§ WORK INSTRUCTION: Print the data once more, exactly as given. Drop the pictures.

§ DATA SECTION:

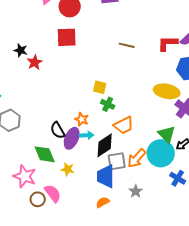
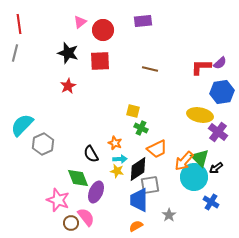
brown line: (127, 45) -> (150, 69), moved
black star: (21, 50) -> (68, 53), moved, size x1.5
purple ellipse: (72, 138) -> (96, 192), moved
orange arrow: (137, 158) -> (184, 161), moved
yellow star: (68, 169) -> (117, 171), moved

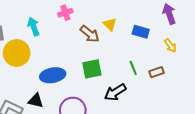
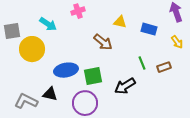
yellow triangle: (110, 24) -> (120, 22), turned -32
cyan arrow: (34, 27) -> (48, 24), turned 144
brown arrow: (90, 34) -> (103, 42), moved
green square: (92, 69) -> (93, 76), moved

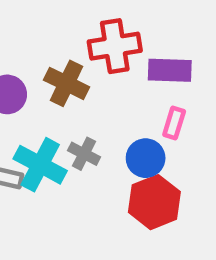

§ RESULT FOR THIS TASK:
brown line: (127, 45) -> (150, 69), moved
black star: (21, 50) -> (68, 53), moved, size x1.5
purple ellipse: (72, 138) -> (96, 192), moved
orange arrow: (137, 158) -> (184, 161), moved
yellow star: (68, 169) -> (117, 171), moved

yellow triangle: (110, 24) -> (120, 22), turned -32
cyan arrow: (34, 27) -> (48, 24), turned 144
brown arrow: (90, 34) -> (103, 42), moved
green square: (92, 69) -> (93, 76), moved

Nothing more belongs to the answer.